[What to work on] Without including any picture, repeat the records below exactly.

= = = = =

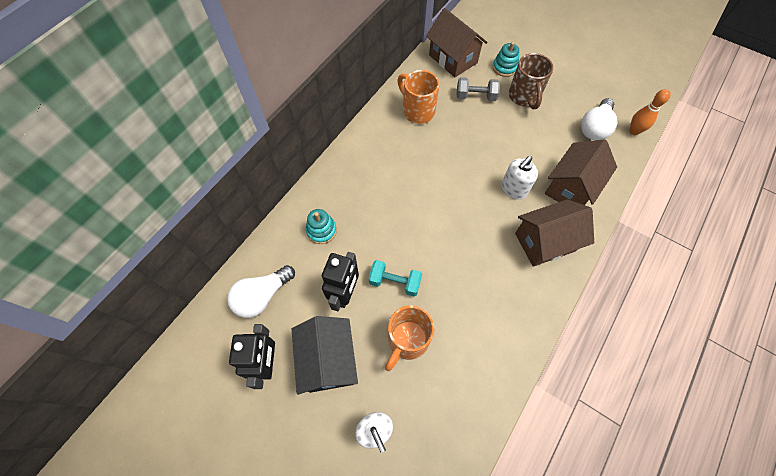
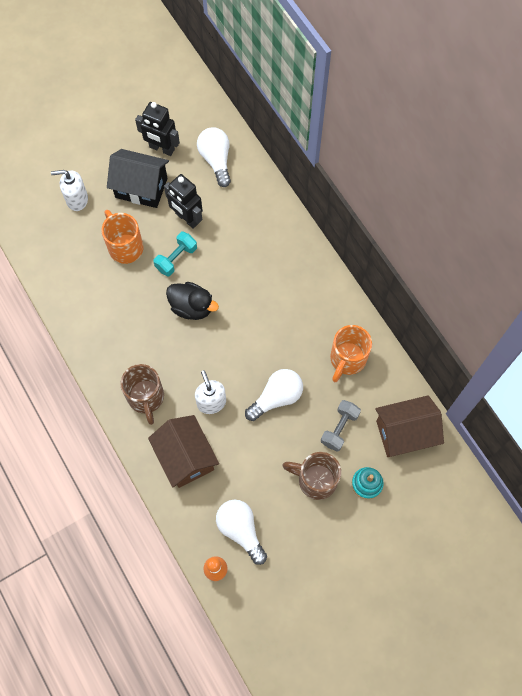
camera: 115 degrees right, 5 degrees up
turquoise stacking toy [306,209,337,244] -> none
orange mug [397,70,439,124] -> orange mug turned 135 degrees clockwise [330,325,372,382]
brown house [515,199,594,267] -> brown mug [120,364,164,425]
none -> black duck [166,282,219,320]
none -> white light bulb [245,369,303,421]

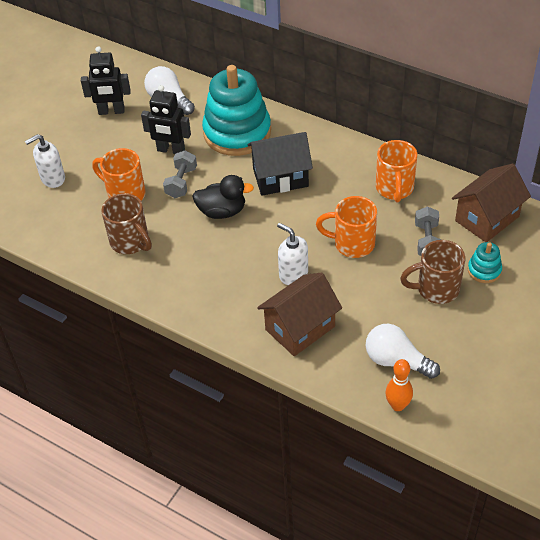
camera: 25 degrees left, 20 degrees down
black house [107,149,169,208] -> black house moved to [247,132,313,196]
brown mug [120,364,164,425] -> brown mug moved to [101,193,152,254]
brown house [148,415,219,488] -> brown house turned 75 degrees counterclockwise [257,273,342,356]
turquoise dumbbell [154,232,197,277] -> grey dumbbell [163,150,197,198]
white light bulb [245,369,303,421] -> orange mug [316,196,377,258]
none -> turquoise stacking toy [202,65,271,156]

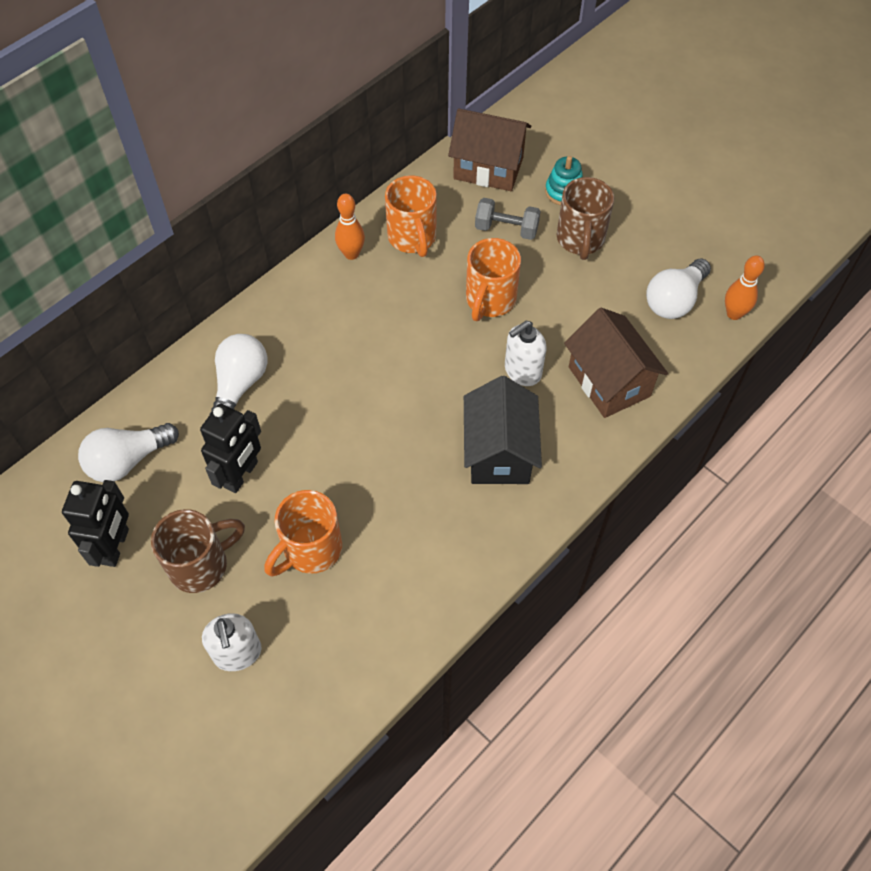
camera: 80 degrees left, 10 degrees up
brown mug [101,193,152,254] -> brown mug moved to [151,509,245,593]
grey dumbbell [163,150,197,198] -> none
black duck [192,175,254,219] -> none
turquoise stacking toy [202,65,271,156] -> white light bulb [209,334,267,415]
black house [247,132,313,196] -> black house moved to [464,376,542,484]
orange mug [376,140,417,202] -> orange mug turned 60 degrees clockwise [385,175,437,257]
brown house [452,163,531,242] -> brown house turned 45 degrees counterclockwise [448,108,531,191]
none -> orange bowling pin [335,194,365,260]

= = = = =

[Response to this exercise]
camera: 115 degrees right, 5 degrees up
turquoise stacking toy [306,209,337,244] -> none
orange mug [397,70,439,124] -> orange mug turned 135 degrees clockwise [330,325,372,382]
brown house [515,199,594,267] -> brown mug [120,364,164,425]
none -> black duck [166,282,219,320]
none -> white light bulb [245,369,303,421]

camera: 25 degrees left, 20 degrees down
black house [107,149,169,208] -> black house moved to [247,132,313,196]
brown mug [120,364,164,425] -> brown mug moved to [101,193,152,254]
brown house [148,415,219,488] -> brown house turned 75 degrees counterclockwise [257,273,342,356]
turquoise dumbbell [154,232,197,277] -> grey dumbbell [163,150,197,198]
white light bulb [245,369,303,421] -> orange mug [316,196,377,258]
none -> turquoise stacking toy [202,65,271,156]

camera: 80 degrees left, 10 degrees up
brown mug [101,193,152,254] -> brown mug moved to [151,509,245,593]
grey dumbbell [163,150,197,198] -> none
black duck [192,175,254,219] -> none
turquoise stacking toy [202,65,271,156] -> white light bulb [209,334,267,415]
black house [247,132,313,196] -> black house moved to [464,376,542,484]
orange mug [376,140,417,202] -> orange mug turned 60 degrees clockwise [385,175,437,257]
brown house [452,163,531,242] -> brown house turned 45 degrees counterclockwise [448,108,531,191]
none -> orange bowling pin [335,194,365,260]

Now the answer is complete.